- [What you are asked to do]:
Filter the entries for the string "pink". Copy each line that has it.

- [Records supplied]:

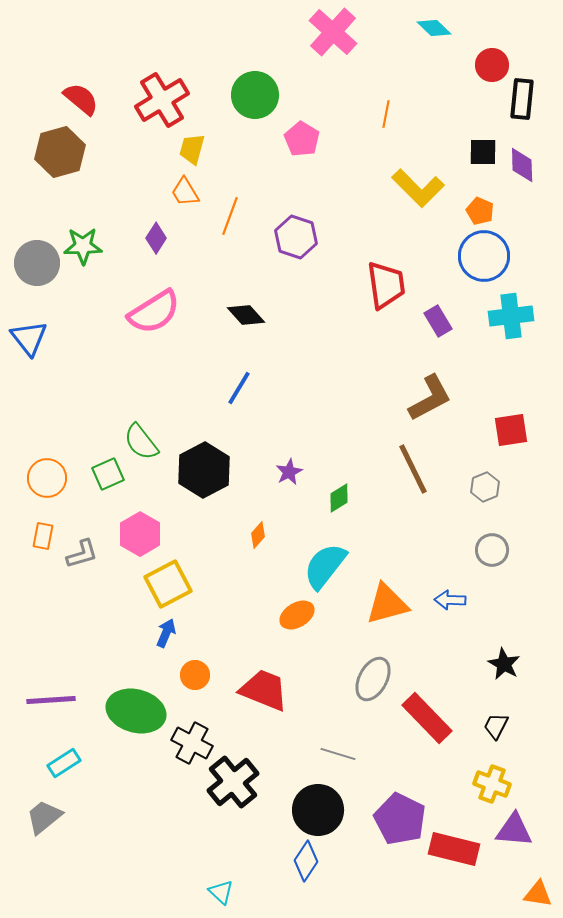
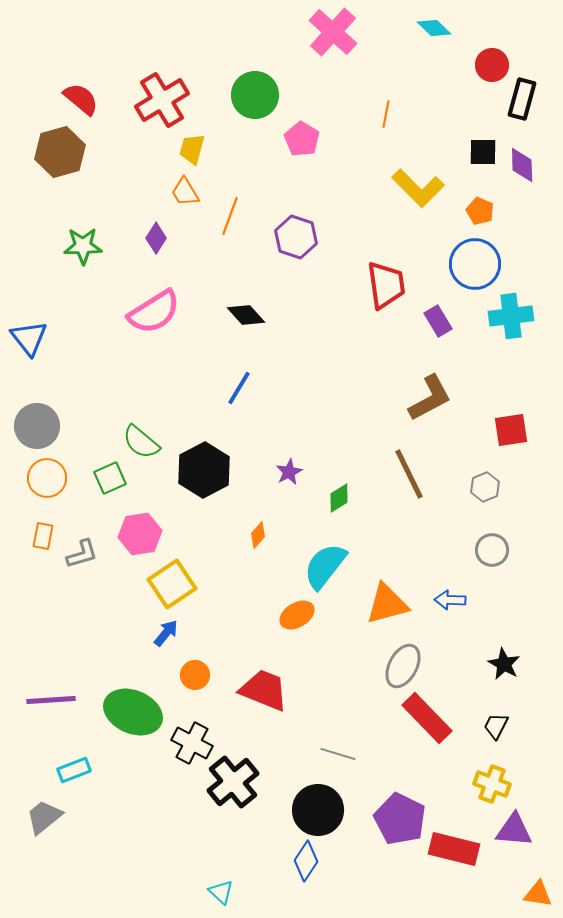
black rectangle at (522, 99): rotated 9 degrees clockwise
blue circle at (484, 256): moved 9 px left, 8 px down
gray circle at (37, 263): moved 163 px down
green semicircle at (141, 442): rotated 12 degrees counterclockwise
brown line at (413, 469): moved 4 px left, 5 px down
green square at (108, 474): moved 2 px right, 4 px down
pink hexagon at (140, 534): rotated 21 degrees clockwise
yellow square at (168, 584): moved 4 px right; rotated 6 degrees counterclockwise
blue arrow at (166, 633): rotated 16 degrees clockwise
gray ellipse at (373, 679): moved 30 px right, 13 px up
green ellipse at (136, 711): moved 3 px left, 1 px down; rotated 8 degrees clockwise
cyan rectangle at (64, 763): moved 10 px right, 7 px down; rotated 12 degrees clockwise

...

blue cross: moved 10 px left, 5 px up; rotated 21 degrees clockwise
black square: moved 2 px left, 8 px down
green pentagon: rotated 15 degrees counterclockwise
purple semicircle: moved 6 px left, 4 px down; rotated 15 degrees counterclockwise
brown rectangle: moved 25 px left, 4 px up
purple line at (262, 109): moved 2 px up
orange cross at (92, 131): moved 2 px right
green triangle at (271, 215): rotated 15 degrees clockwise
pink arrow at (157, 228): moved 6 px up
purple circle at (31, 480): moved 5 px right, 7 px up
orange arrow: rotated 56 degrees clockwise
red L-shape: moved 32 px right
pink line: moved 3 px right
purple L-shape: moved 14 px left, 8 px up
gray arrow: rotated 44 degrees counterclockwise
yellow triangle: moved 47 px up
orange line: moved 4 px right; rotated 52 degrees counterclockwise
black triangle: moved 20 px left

--

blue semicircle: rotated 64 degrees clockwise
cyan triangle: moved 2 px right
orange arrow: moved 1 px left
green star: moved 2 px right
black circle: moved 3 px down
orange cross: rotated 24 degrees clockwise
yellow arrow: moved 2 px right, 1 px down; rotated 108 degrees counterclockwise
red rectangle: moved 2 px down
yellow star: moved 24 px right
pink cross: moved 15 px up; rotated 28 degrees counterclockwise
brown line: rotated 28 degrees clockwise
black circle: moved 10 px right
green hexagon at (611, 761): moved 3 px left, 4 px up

- [Answer section]:
pink hexagon at (140, 534): rotated 21 degrees clockwise
pink arrow at (157, 228): moved 6 px up
pink line: moved 3 px right
pink cross: moved 15 px up; rotated 28 degrees counterclockwise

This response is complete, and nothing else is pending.